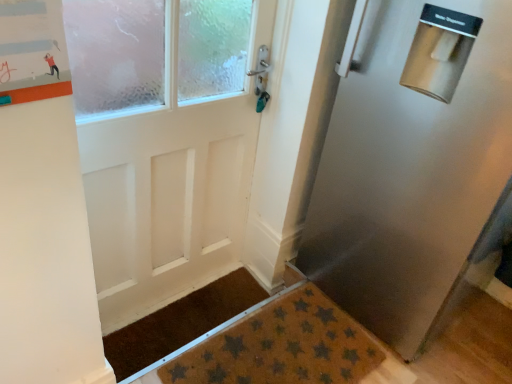
What do you see at coordinates (32, 51) in the screenshot?
I see `orange matte bulletin board at upper left` at bounding box center [32, 51].

The width and height of the screenshot is (512, 384). Describe the element at coordinates (409, 174) in the screenshot. I see `stainless steel refrigerator at right` at that location.

This screenshot has width=512, height=384. I want to click on orange matte bulletin board at upper left, so tap(32, 51).

Is orange matte bulletin board at upper left positioned before stainless steel refrigerator at right?

Yes.

Would you say orange matte bulletin board at upper left is a long distance from stainless steel refrigerator at right?

orange matte bulletin board at upper left is positioned a significant distance from stainless steel refrigerator at right.

From the image's perspective, who appears lower, orange matte bulletin board at upper left or stainless steel refrigerator at right?

stainless steel refrigerator at right appears lower in the image.

At what (x,y) coordinates should I click in order to perform the action: click on door in front of the brown textured doormat at lower center, which appears as the first doormat when viewed from the front. Please return your answer as a coordinate pair (x, y). Looking at the image, I should click on (409, 174).

Who is more distant, stainless steel refrigerator at right or brown textured doormat at lower center, which appears as the second doormat when viewed from the back?

brown textured doormat at lower center, which appears as the second doormat when viewed from the back, is more distant.

Is stainless steel refrigerator at right touching brown textured doormat at lower center, which appears as the first doormat when viewed from the front?

No, stainless steel refrigerator at right is not in contact with brown textured doormat at lower center, which appears as the first doormat when viewed from the front.

Which is more to the left, stainless steel refrigerator at right or brown textured doormat at lower center, which appears as the second doormat when viewed from the back?

Positioned to the left is brown textured doormat at lower center, which appears as the second doormat when viewed from the back.

Which of these two, brown textured mat at lower center, which appears as the 1th doormat when viewed from the back, or orange matte bulletin board at upper left, is thinner?

Thinner between the two is orange matte bulletin board at upper left.

Considering the sizes of objects brown textured mat at lower center, acting as the 2th doormat starting from the front, and orange matte bulletin board at upper left in the image provided, who is taller, brown textured mat at lower center, acting as the 2th doormat starting from the front, or orange matte bulletin board at upper left?

orange matte bulletin board at upper left is taller.

Is brown textured mat at lower center, which appears as the 1th doormat when viewed from the back, closer to camera compared to orange matte bulletin board at upper left?

No, it is not.

I want to click on the 2nd doormat behind the orange matte bulletin board at upper left, so [x=180, y=322].

Based on the photo, from the image's perspective, would you say stainless steel refrigerator at right is positioned over brown textured mat at lower center, acting as the 2th doormat starting from the front?

Indeed, from the image's perspective, stainless steel refrigerator at right is shown above brown textured mat at lower center, acting as the 2th doormat starting from the front.

There is a stainless steel refrigerator at right. At what (x,y) coordinates should I click in order to perform the action: click on the 1st doormat below it (from the image's perspective). Please return your answer as a coordinate pair (x, y). Looking at the image, I should click on (180, 322).

Can you confirm if stainless steel refrigerator at right is shorter than brown textured mat at lower center, which appears as the 1th doormat when viewed from the back?

Incorrect, the height of stainless steel refrigerator at right does not fall short of that of brown textured mat at lower center, which appears as the 1th doormat when viewed from the back.

Which object is more forward, stainless steel refrigerator at right or brown textured mat at lower center, which appears as the 1th doormat when viewed from the back?

Positioned in front is stainless steel refrigerator at right.

Are brown textured doormat at lower center, which appears as the second doormat when viewed from the back, and stainless steel refrigerator at right beside each other?

No, brown textured doormat at lower center, which appears as the second doormat when viewed from the back, is not beside stainless steel refrigerator at right.

Between brown textured doormat at lower center, which appears as the second doormat when viewed from the back, and stainless steel refrigerator at right, which one appears on the left side from the viewer's perspective?

brown textured doormat at lower center, which appears as the second doormat when viewed from the back, is more to the left.

Does brown textured doormat at lower center, which appears as the first doormat when viewed from the front, have a smaller size compared to stainless steel refrigerator at right?

Indeed, brown textured doormat at lower center, which appears as the first doormat when viewed from the front, has a smaller size compared to stainless steel refrigerator at right.

Is brown textured mat at lower center, acting as the 2th doormat starting from the front, situated inside brown textured doormat at lower center, which appears as the second doormat when viewed from the back, or outside?

brown textured mat at lower center, acting as the 2th doormat starting from the front, is not enclosed by brown textured doormat at lower center, which appears as the second doormat when viewed from the back.

Considering the sizes of brown textured mat at lower center, which appears as the 1th doormat when viewed from the back, and brown textured doormat at lower center, which appears as the second doormat when viewed from the back, in the image, is brown textured mat at lower center, which appears as the 1th doormat when viewed from the back, wider or thinner than brown textured doormat at lower center, which appears as the second doormat when viewed from the back,?

brown textured mat at lower center, which appears as the 1th doormat when viewed from the back, is thinner than brown textured doormat at lower center, which appears as the second doormat when viewed from the back.

Are brown textured mat at lower center, which appears as the 1th doormat when viewed from the back, and brown textured doormat at lower center, which appears as the second doormat when viewed from the back, making contact?

brown textured mat at lower center, which appears as the 1th doormat when viewed from the back, and brown textured doormat at lower center, which appears as the second doormat when viewed from the back, are not in contact.

Which of these two, brown textured mat at lower center, which appears as the 1th doormat when viewed from the back, or brown textured doormat at lower center, which appears as the second doormat when viewed from the back, is smaller?

brown textured mat at lower center, which appears as the 1th doormat when viewed from the back, is smaller.

Is point (329, 336) closer to viewer compared to point (41, 25)?

No, (329, 336) is behind (41, 25).

From the image's perspective, which is below, brown textured doormat at lower center, which appears as the second doormat when viewed from the back, or orange matte bulletin board at upper left?

From the image's view, brown textured doormat at lower center, which appears as the second doormat when viewed from the back, is below.

Image resolution: width=512 pixels, height=384 pixels. Identify the location of bulletin board in front of the brown textured doormat at lower center, which appears as the first doormat when viewed from the front. (32, 51).

You are a GUI agent. You are given a task and a screenshot of the screen. Output one action in this format:
    pyautogui.click(x=<x>, y=<y>)
    Task: Click on the bulletin board above the stainless steel refrigerator at right (from a real-world perspective)
    The image size is (512, 384).
    Given the screenshot: What is the action you would take?
    pyautogui.click(x=32, y=51)

Find the location of a particular element. door to the right of brown textured doormat at lower center, which appears as the first doormat when viewed from the front is located at coordinates (409, 174).

Which object lies further to the anchor point brown textured mat at lower center, acting as the 2th doormat starting from the front, brown textured doormat at lower center, which appears as the second doormat when viewed from the back, or stainless steel refrigerator at right?

Based on the image, stainless steel refrigerator at right appears to be further to brown textured mat at lower center, acting as the 2th doormat starting from the front.

Looking at the image, which one is located further to orange matte bulletin board at upper left, brown textured mat at lower center, acting as the 2th doormat starting from the front, or brown textured doormat at lower center, which appears as the second doormat when viewed from the back?

brown textured mat at lower center, acting as the 2th doormat starting from the front, lies further to orange matte bulletin board at upper left than the other object.

Considering their positions, is orange matte bulletin board at upper left positioned further to brown textured doormat at lower center, which appears as the first doormat when viewed from the front, than brown textured mat at lower center, acting as the 2th doormat starting from the front?

orange matte bulletin board at upper left is further to brown textured doormat at lower center, which appears as the first doormat when viewed from the front.

Which object lies further to the anchor point stainless steel refrigerator at right, brown textured mat at lower center, acting as the 2th doormat starting from the front, or brown textured doormat at lower center, which appears as the first doormat when viewed from the front?

brown textured mat at lower center, acting as the 2th doormat starting from the front.

Considering their positions, is orange matte bulletin board at upper left positioned closer to stainless steel refrigerator at right than brown textured mat at lower center, which appears as the 1th doormat when viewed from the back?

The object closer to stainless steel refrigerator at right is brown textured mat at lower center, which appears as the 1th doormat when viewed from the back.

Based on their spatial positions, is brown textured mat at lower center, acting as the 2th doormat starting from the front, or orange matte bulletin board at upper left further from stainless steel refrigerator at right?

The object further to stainless steel refrigerator at right is orange matte bulletin board at upper left.

Based on the photo, based on their spatial positions, is brown textured doormat at lower center, which appears as the first doormat when viewed from the front, or brown textured mat at lower center, which appears as the 1th doormat when viewed from the back, further from stainless steel refrigerator at right?

brown textured mat at lower center, which appears as the 1th doormat when viewed from the back.

Looking at this image, based on their spatial positions, is stainless steel refrigerator at right or brown textured doormat at lower center, which appears as the second doormat when viewed from the back, closer to brown textured mat at lower center, which appears as the 1th doormat when viewed from the back?

The object closer to brown textured mat at lower center, which appears as the 1th doormat when viewed from the back, is brown textured doormat at lower center, which appears as the second doormat when viewed from the back.

Locate an element on the screen. The width and height of the screenshot is (512, 384). doormat between brown textured mat at lower center, which appears as the 1th doormat when viewed from the back, and stainless steel refrigerator at right, in the horizontal direction is located at coordinates (281, 347).

Find the location of `doormat located between orange matte bulletin board at upper left and brown textured mat at lower center, acting as the 2th doormat starting from the front, in the depth direction`. doormat located between orange matte bulletin board at upper left and brown textured mat at lower center, acting as the 2th doormat starting from the front, in the depth direction is located at coordinates (281, 347).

+ + +

▸ **DESCRIPTION OF THE TASK**:
Reproduce the material word for word, from the line containing "not in contact." through the line containing "No, (329, 336) is behind (41, 25).", including both of those lines.

▸ **SOLVED PROBLEM**:
brown textured mat at lower center, which appears as the 1th doormat when viewed from the back, and brown textured doormat at lower center, which appears as the second doormat when viewed from the back, are not in contact.

Which of these two, brown textured mat at lower center, which appears as the 1th doormat when viewed from the back, or brown textured doormat at lower center, which appears as the second doormat when viewed from the back, is smaller?

brown textured mat at lower center, which appears as the 1th doormat when viewed from the back, is smaller.

Is point (329, 336) closer to viewer compared to point (41, 25)?

No, (329, 336) is behind (41, 25).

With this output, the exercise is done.